[Records for this exercise — start]

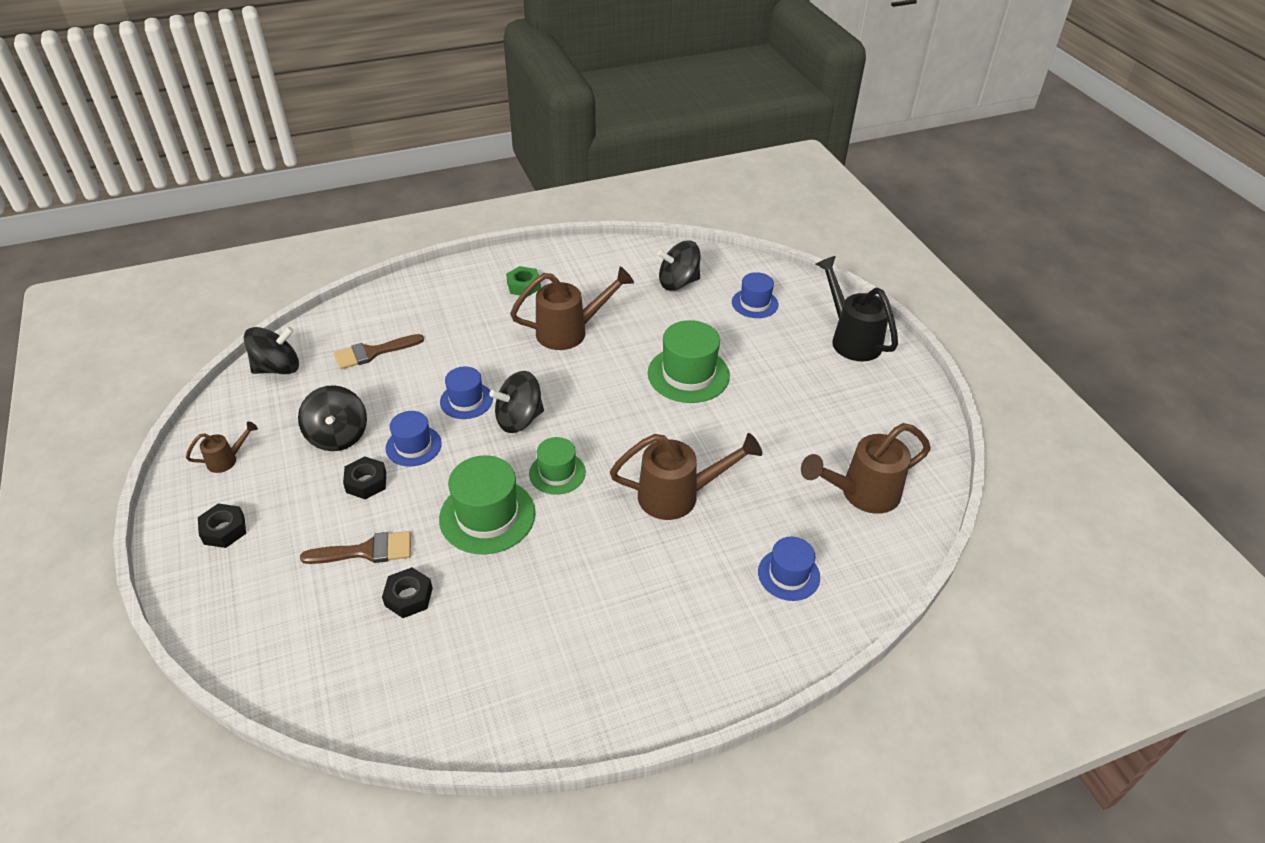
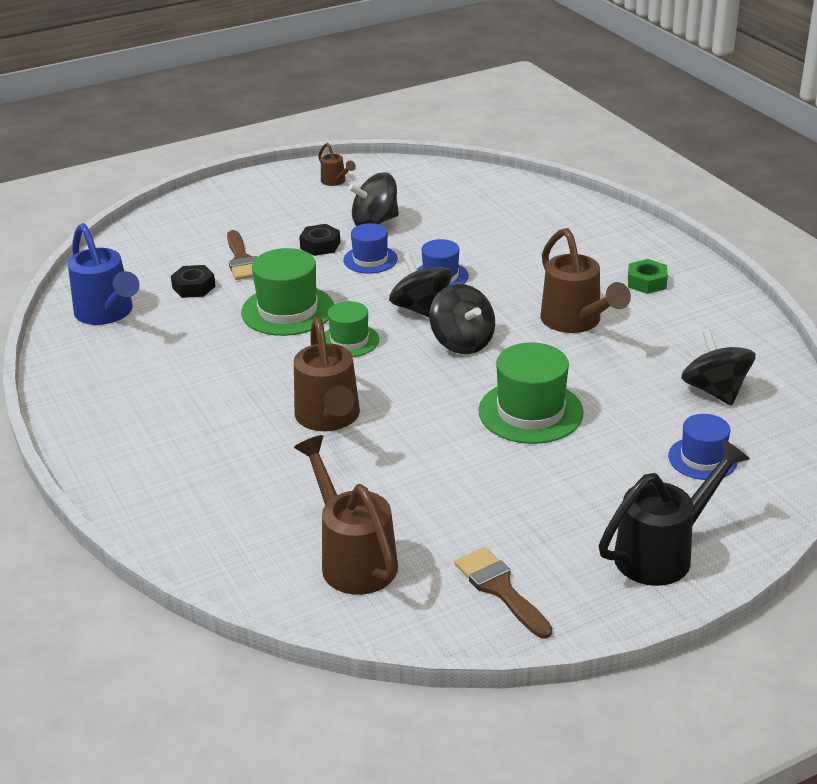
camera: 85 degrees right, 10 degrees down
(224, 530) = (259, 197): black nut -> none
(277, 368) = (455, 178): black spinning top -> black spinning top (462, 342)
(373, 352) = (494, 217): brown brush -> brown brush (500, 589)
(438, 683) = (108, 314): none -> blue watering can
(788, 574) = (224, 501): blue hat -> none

[Records for this exercise — finish]
[Records for this exercise — start]

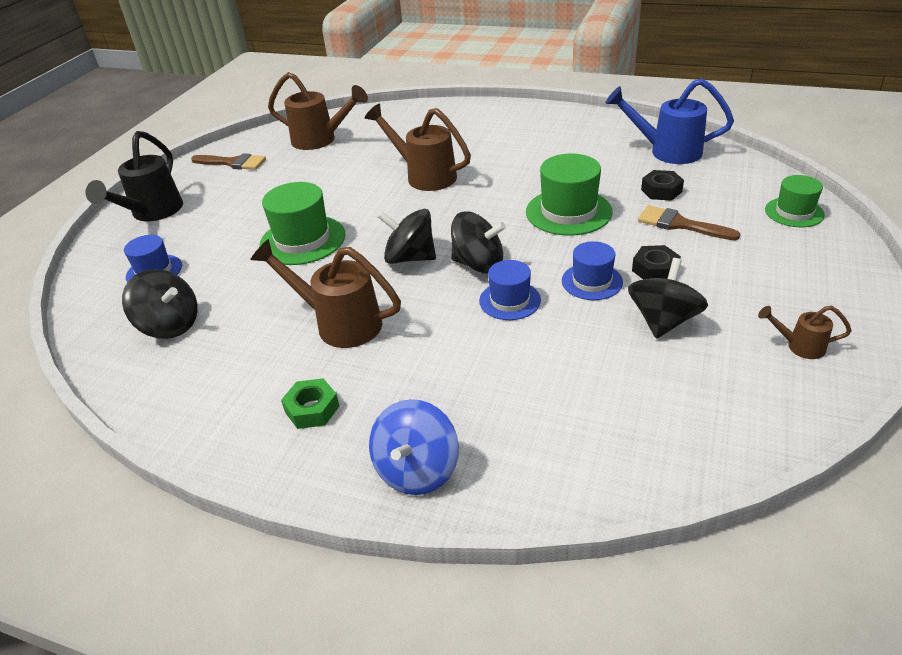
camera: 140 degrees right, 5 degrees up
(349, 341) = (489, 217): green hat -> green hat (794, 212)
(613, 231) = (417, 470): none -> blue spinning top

[Records for this exercise — finish]
[Records for this exercise — start]

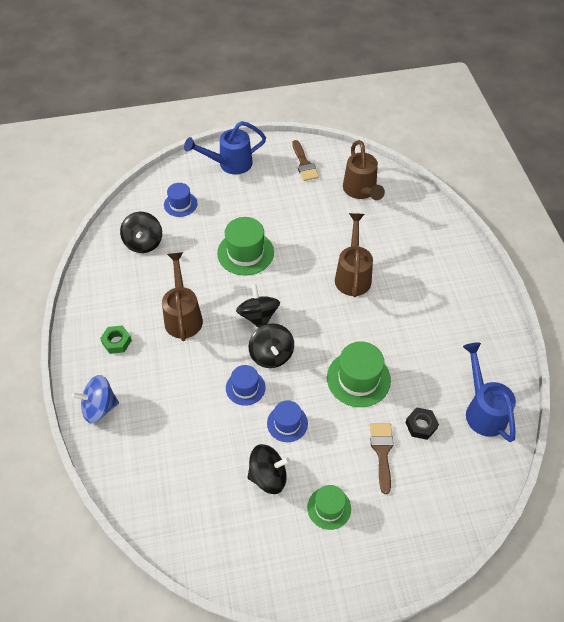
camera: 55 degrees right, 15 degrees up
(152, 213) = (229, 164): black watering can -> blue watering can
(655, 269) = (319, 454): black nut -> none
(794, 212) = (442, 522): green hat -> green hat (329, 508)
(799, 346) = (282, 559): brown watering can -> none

[Records for this exercise — finish]

- To-do item -
Within the listing above, give again exactly every line from the line with "(655, 269) = (319, 454): black nut -> none" through the line with "(799, 346) = (282, 559): brown", both included, and no other line.

- Response for this exercise -
(655, 269) = (319, 454): black nut -> none
(794, 212) = (442, 522): green hat -> green hat (329, 508)
(799, 346) = (282, 559): brown watering can -> none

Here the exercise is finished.